■ What to do ■
The lines from the one holding "none -> yellow cone D6 level 2" to the end of the records below, exactly as written, are the only thing to return.

Object correspondence data:
--- START ---

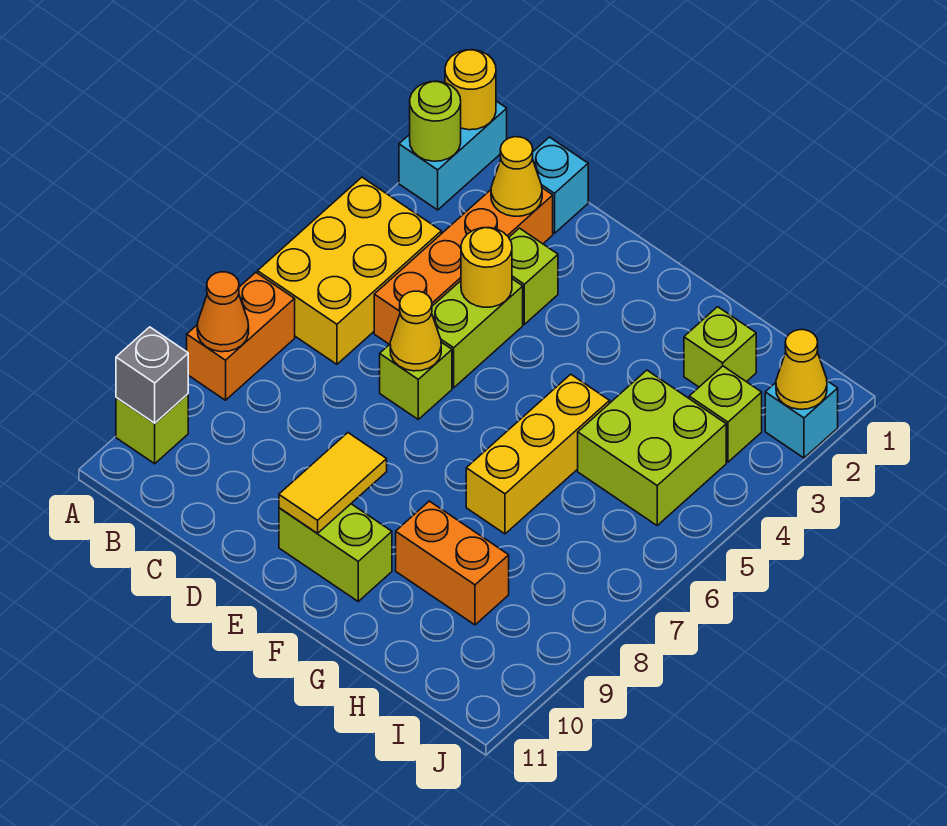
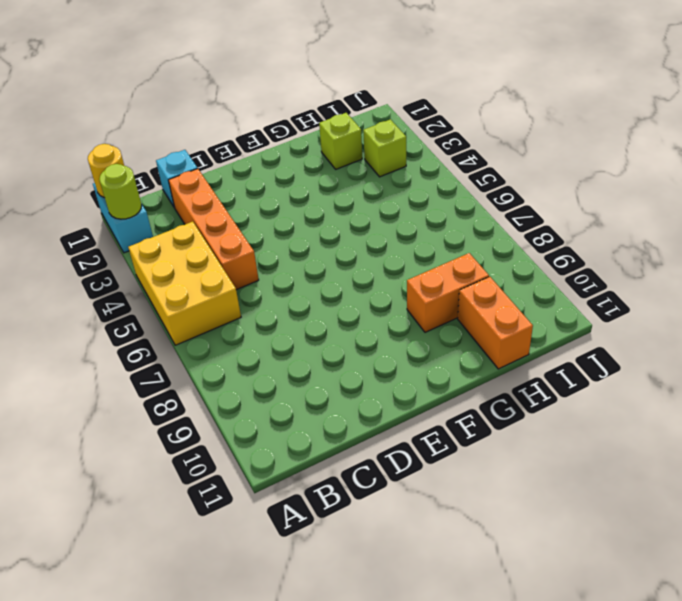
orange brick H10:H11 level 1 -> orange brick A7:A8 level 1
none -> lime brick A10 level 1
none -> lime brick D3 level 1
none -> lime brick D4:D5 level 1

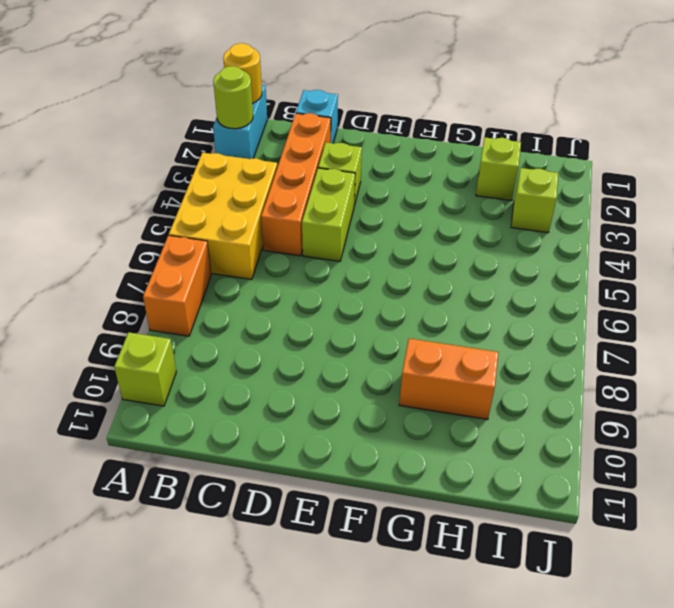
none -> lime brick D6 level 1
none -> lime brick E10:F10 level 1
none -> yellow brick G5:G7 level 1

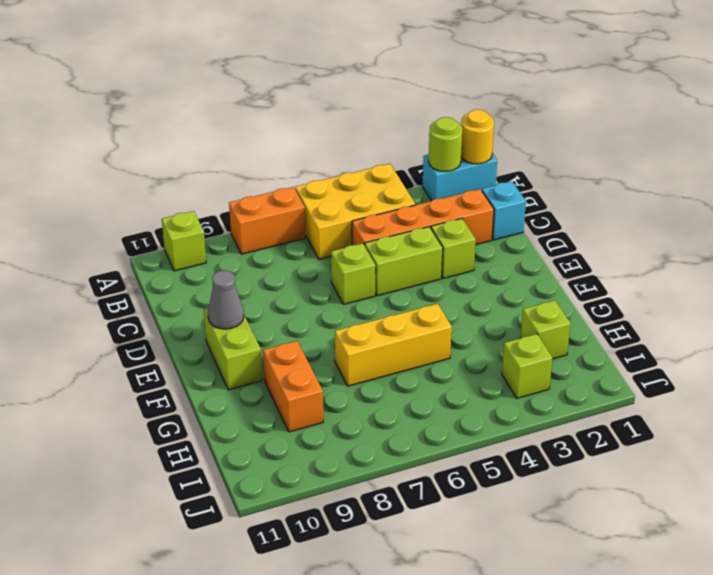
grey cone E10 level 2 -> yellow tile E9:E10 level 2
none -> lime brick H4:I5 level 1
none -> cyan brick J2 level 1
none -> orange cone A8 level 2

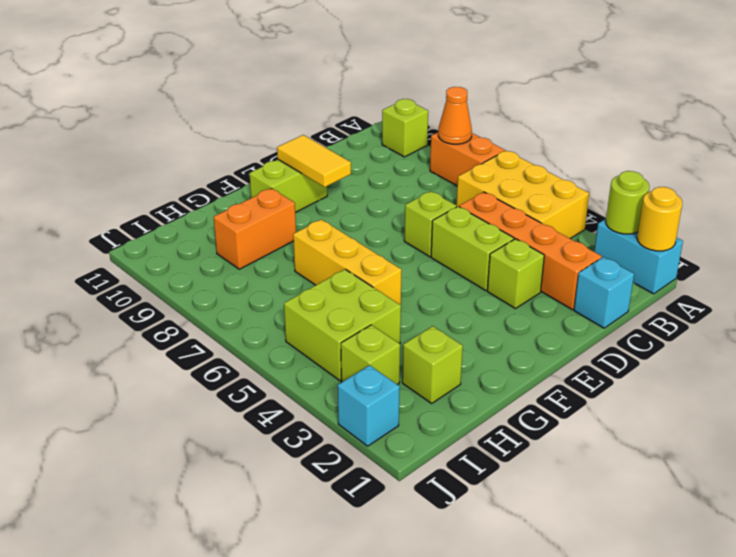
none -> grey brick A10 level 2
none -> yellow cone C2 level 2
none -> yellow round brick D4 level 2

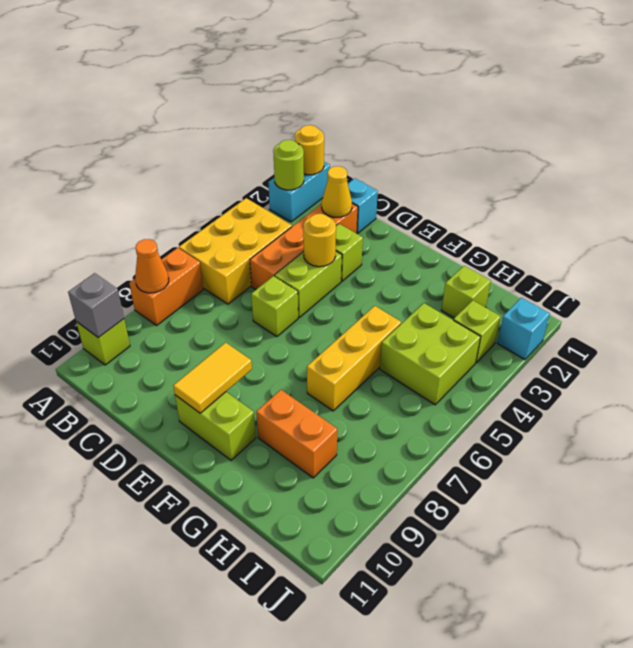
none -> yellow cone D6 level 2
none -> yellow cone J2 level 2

--- END ---

■ Response to this task ■
none -> yellow cone D6 level 2
none -> yellow cone J2 level 2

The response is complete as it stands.